| Problem to work on |
Down to the last line, write out the entries below exactly and omit all pictures.

Scene comparison data:
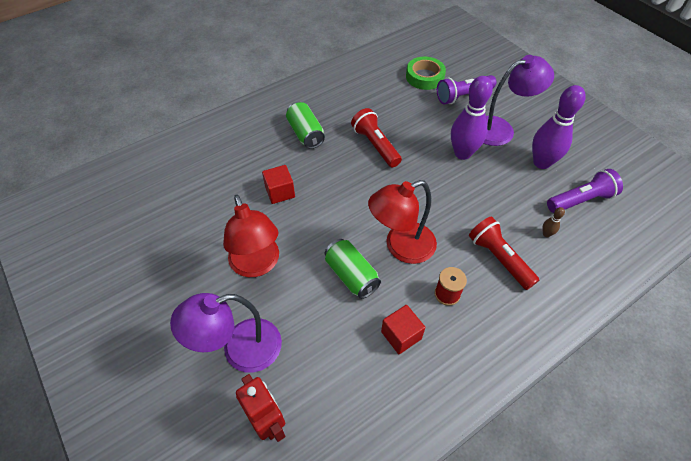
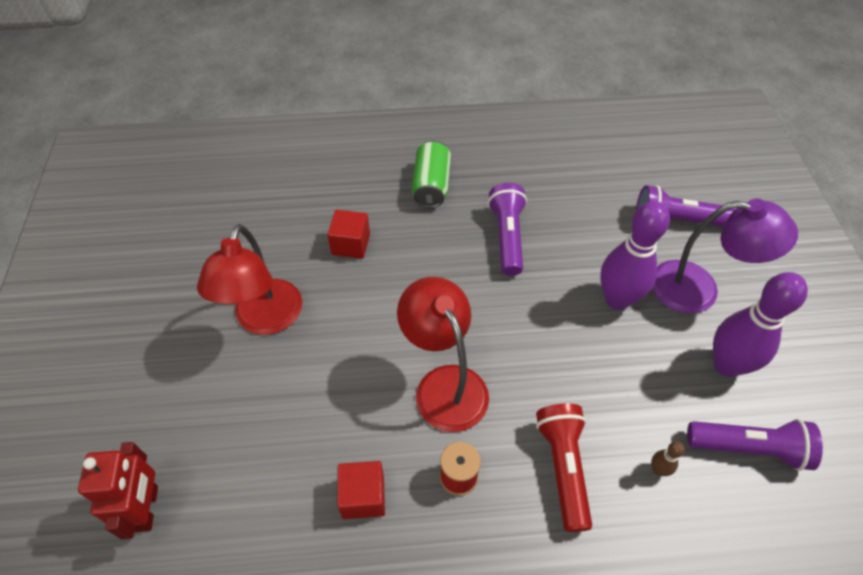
camera: 30 degrees right, 0 degrees up
purple lamp [170,293,282,373] -> none
green can [325,239,381,299] -> none
red flashlight [351,108,402,167] -> purple flashlight [488,183,527,276]
red lamp [368,180,437,264] -> red lamp turned 60 degrees clockwise [397,277,489,432]
green tape [406,57,446,90] -> none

| Result for this task |
camera: 30 degrees right, 0 degrees up
purple lamp [170,293,282,373] -> none
green can [325,239,381,299] -> none
red flashlight [351,108,402,167] -> purple flashlight [488,183,527,276]
red lamp [368,180,437,264] -> red lamp turned 60 degrees clockwise [397,277,489,432]
green tape [406,57,446,90] -> none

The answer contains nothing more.